(Exercise objective):
Omit every picture, then give all the entries again exactly.

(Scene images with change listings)
========================
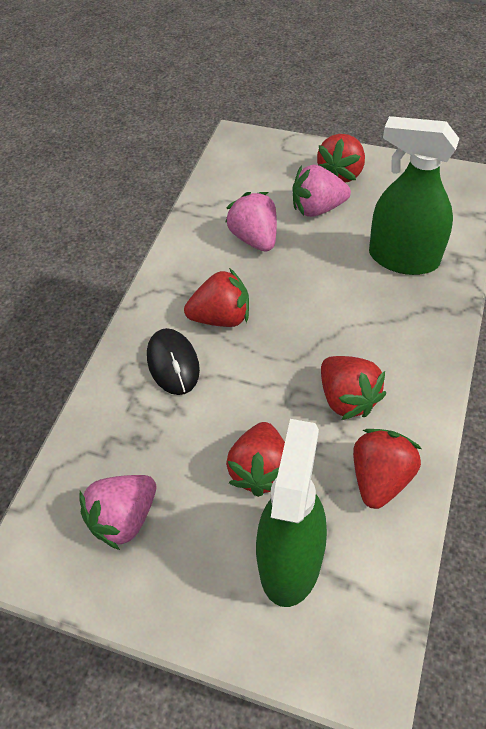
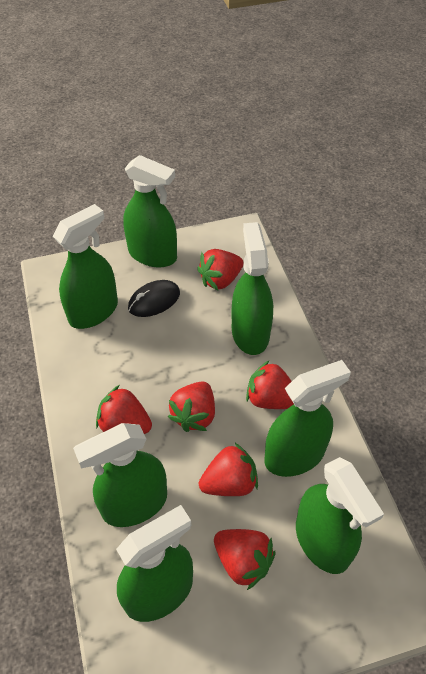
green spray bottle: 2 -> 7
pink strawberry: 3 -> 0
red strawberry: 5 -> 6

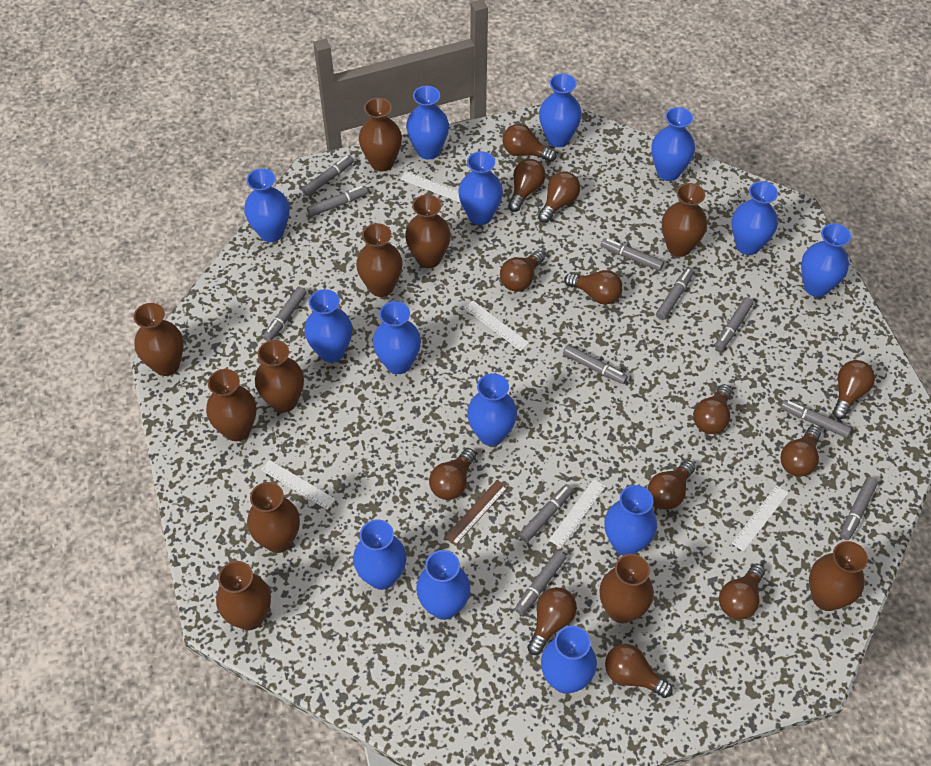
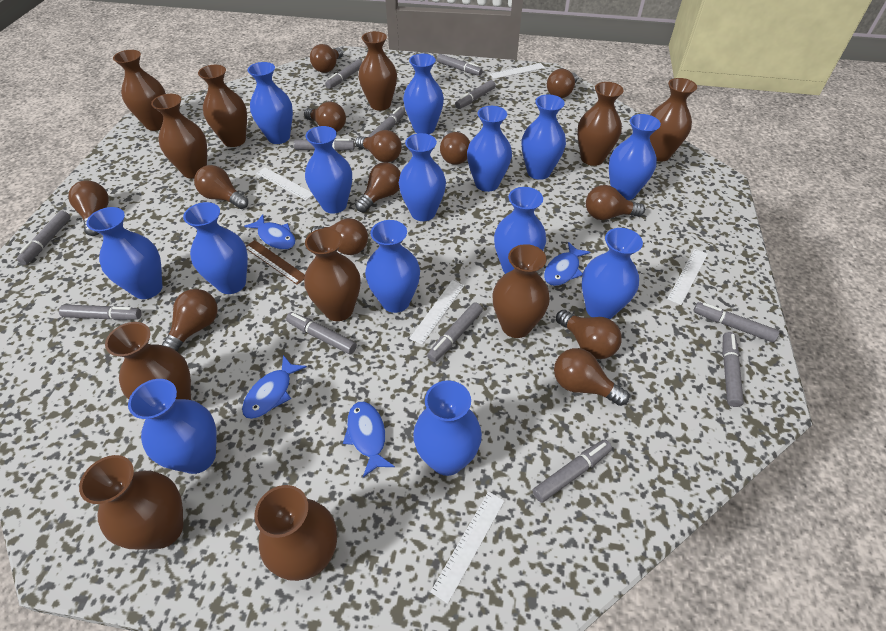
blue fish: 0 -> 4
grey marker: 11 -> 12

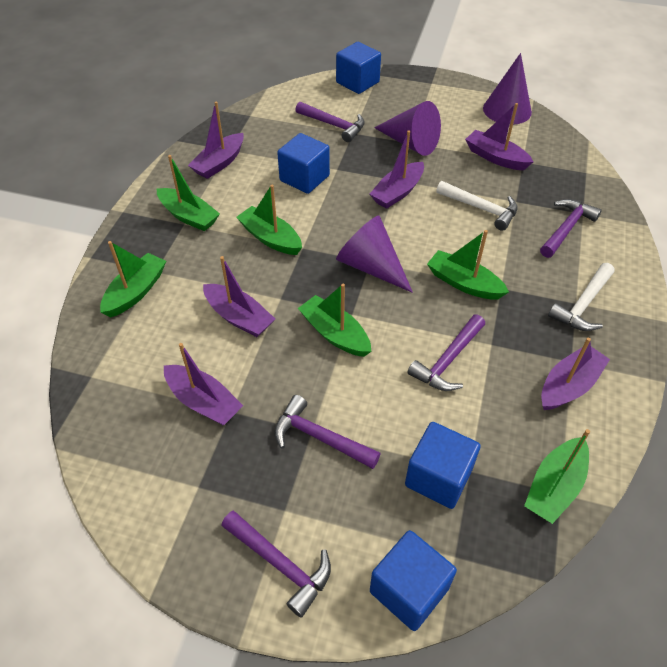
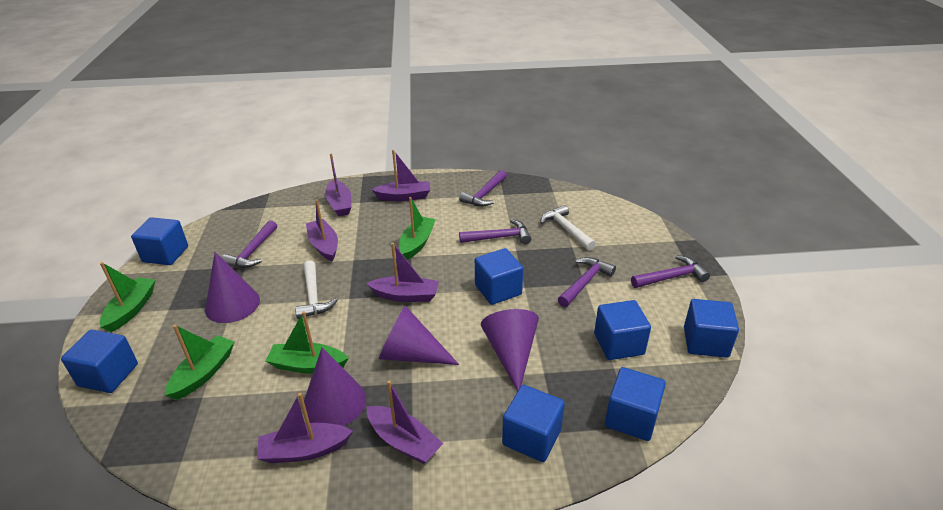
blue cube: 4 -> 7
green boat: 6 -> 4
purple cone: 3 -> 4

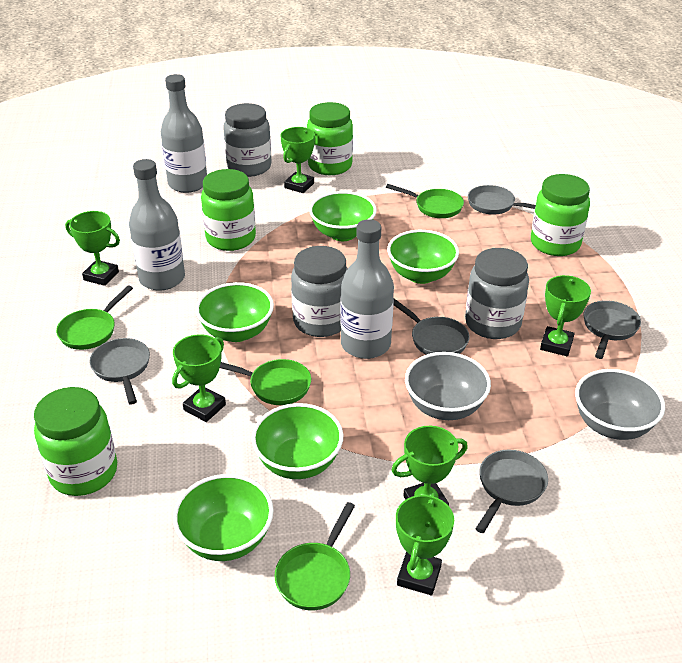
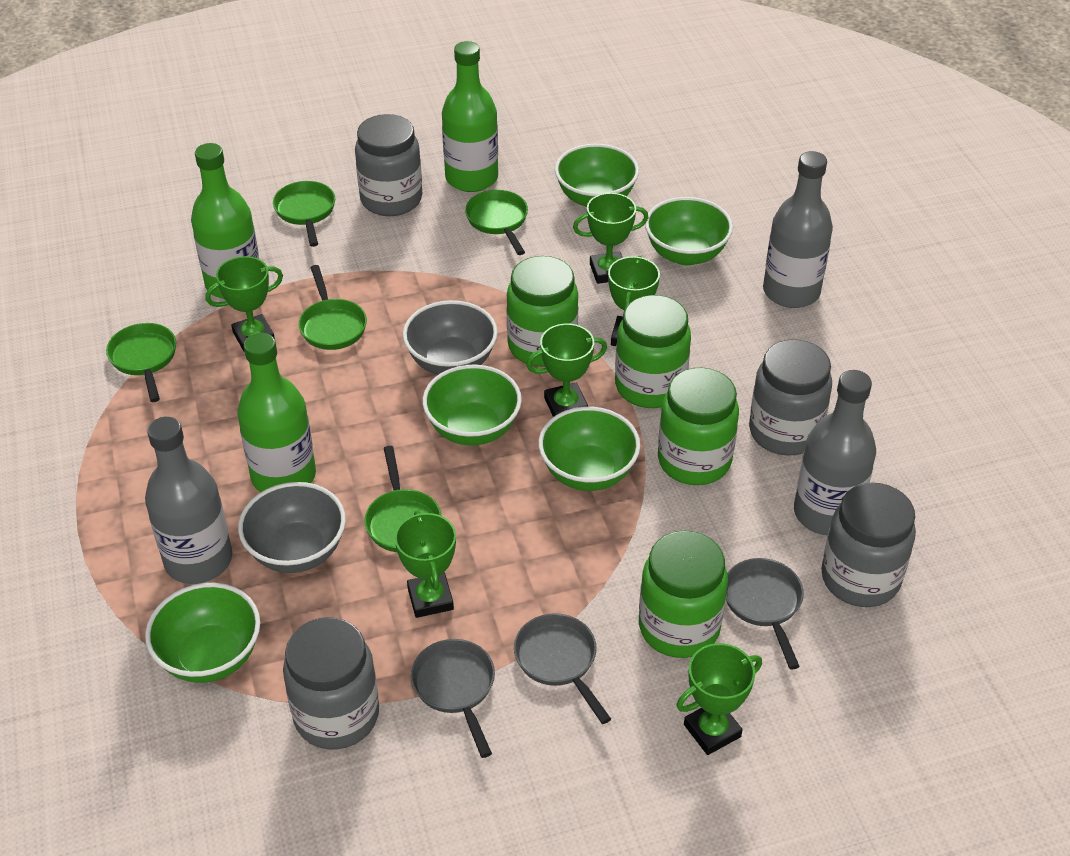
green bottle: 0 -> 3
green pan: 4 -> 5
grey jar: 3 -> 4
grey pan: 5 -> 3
========================
(Response for this exercise):
green spray bottle: 2 -> 7
pink strawberry: 3 -> 0
red strawberry: 5 -> 6

blue fish: 0 -> 4
grey marker: 11 -> 12

blue cube: 4 -> 7
green boat: 6 -> 4
purple cone: 3 -> 4

green bottle: 0 -> 3
green pan: 4 -> 5
grey jar: 3 -> 4
grey pan: 5 -> 3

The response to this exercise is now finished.